WORK ORDER: Omit the pictures, then reproduce exactly the line bearing "TR1: NPN (B" and every line after it up to and including the last line of the entries below.
** Opening DATA SUPPLIED block **
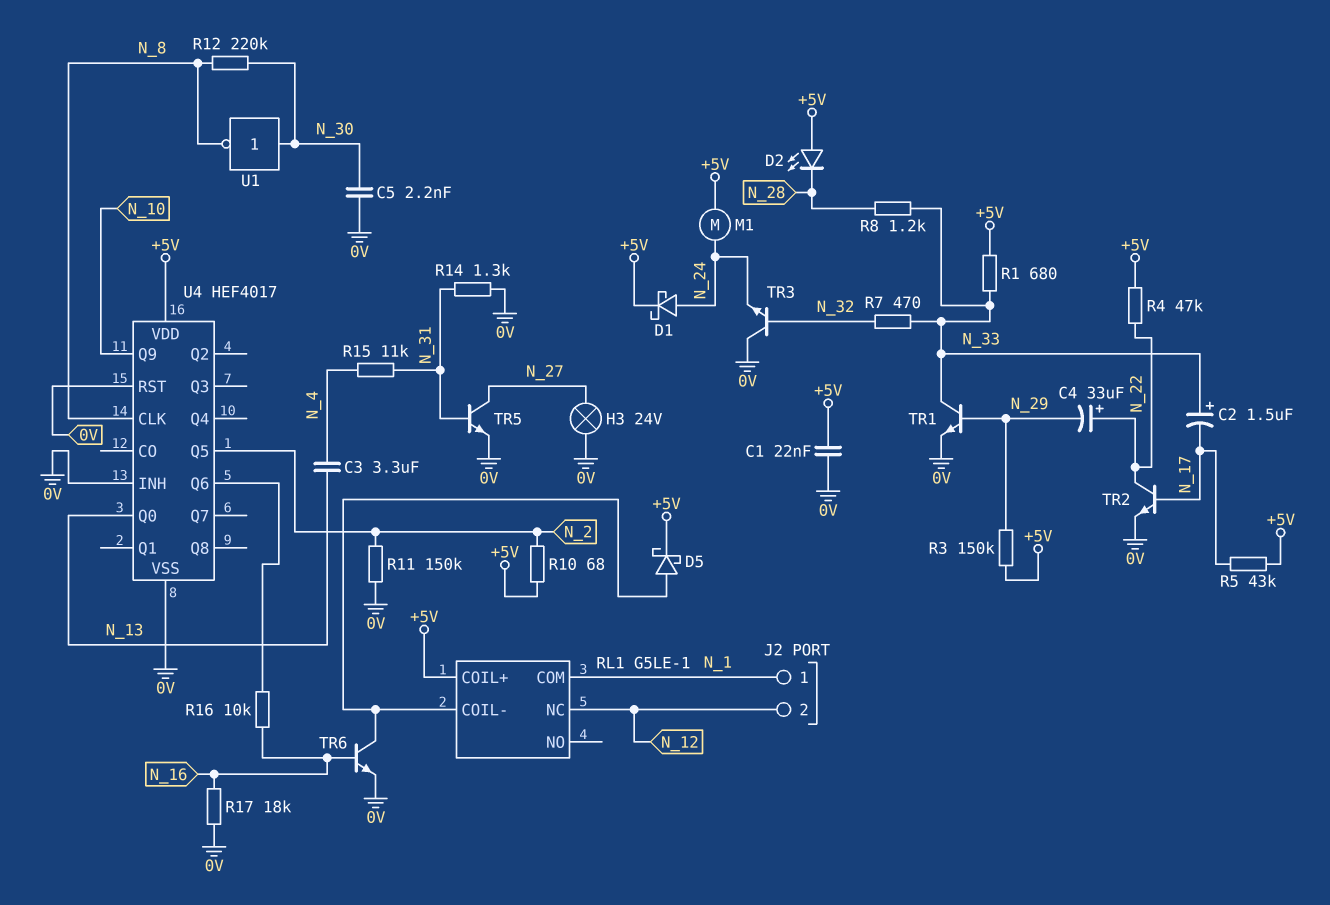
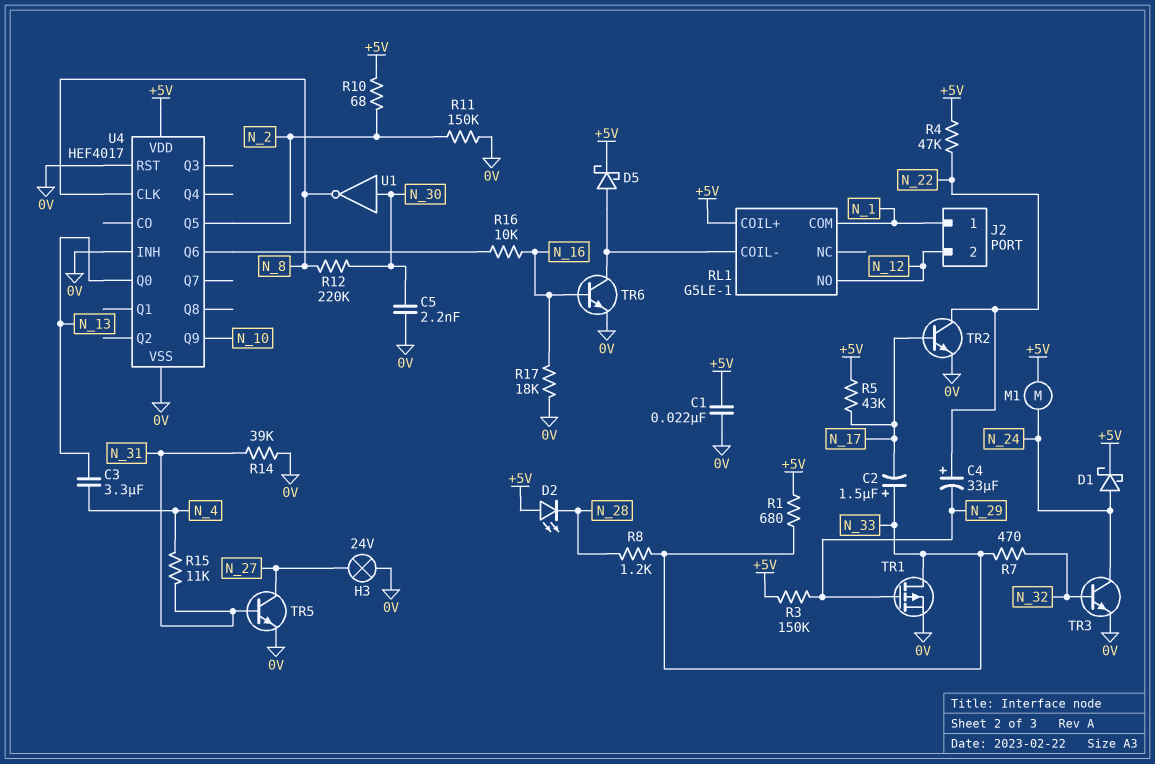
R14: 1.3k (0V, N_31) -> 39k (0V, N_31)
RL1 pin NC: N_12 -> none
RL1 pin NO: none -> N_12
TR1: NPN (B N_29, C N_33, E 0V) -> PMOS (G N_29, D N_33, S 0V)
TR3: NPN (B N_32, C 0V, E N_24) -> NPN (B N_32, C N_24, E 0V)

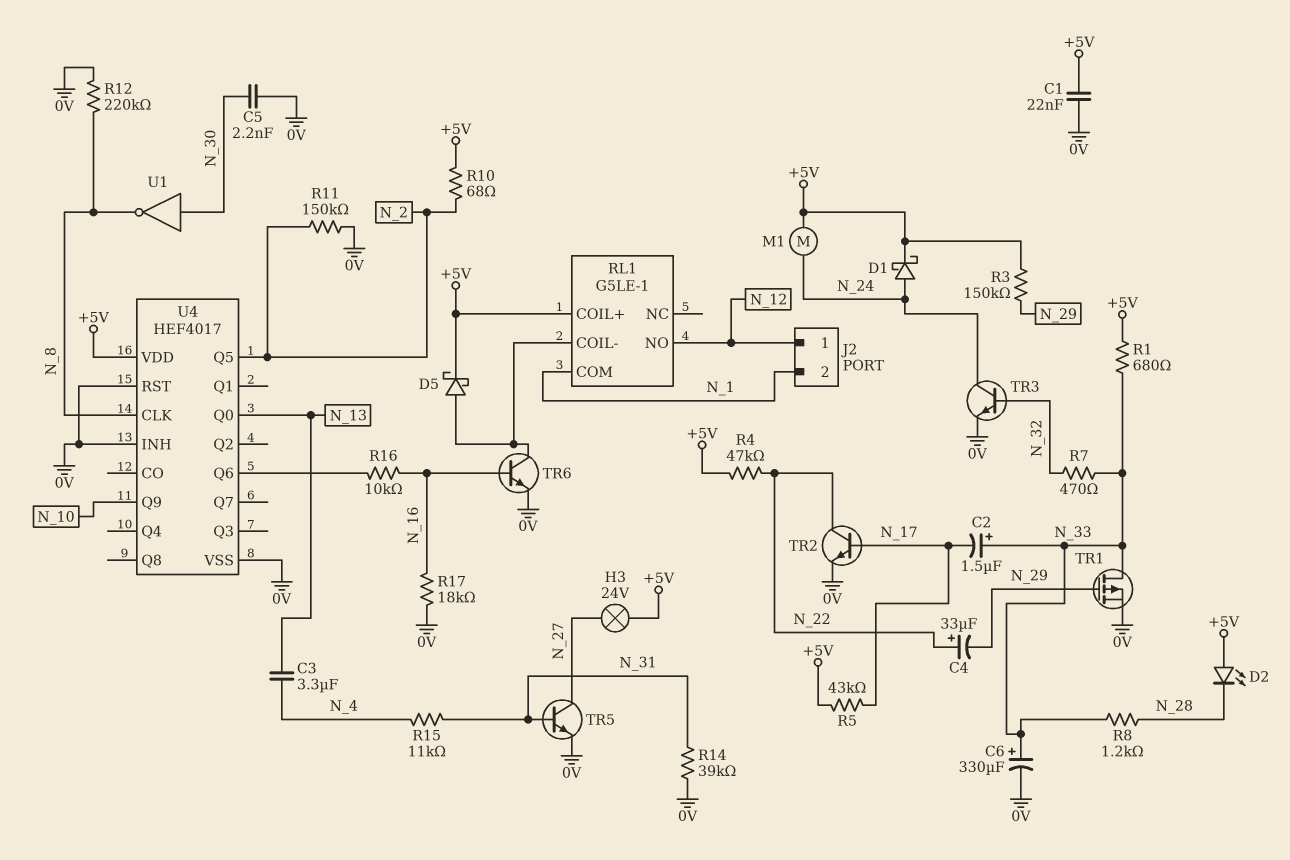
C6: none -> 330uF (plus N_33, minus 0V)
H3: lamp 24V (0V, N_27) -> lamp 24V (+5V, N_27)
J2 pin 1: N_1 -> N_12
J2 pin 2: N_12 -> N_1
R12: 220k (N_8, N_30) -> 220k (0V, N_8)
** Closing DATA SUPPLIED block **
ANSWER TO THIS PROBLEM:
TR1: NPN (B N_29, C N_33, E 0V) -> PMOS (G N_29, D N_33, S 0V)
TR3: NPN (B N_32, C 0V, E N_24) -> NPN (B N_32, C N_24, E 0V)

C6: none -> 330uF (plus N_33, minus 0V)
H3: lamp 24V (0V, N_27) -> lamp 24V (+5V, N_27)
J2 pin 1: N_1 -> N_12
J2 pin 2: N_12 -> N_1
R12: 220k (N_8, N_30) -> 220k (0V, N_8)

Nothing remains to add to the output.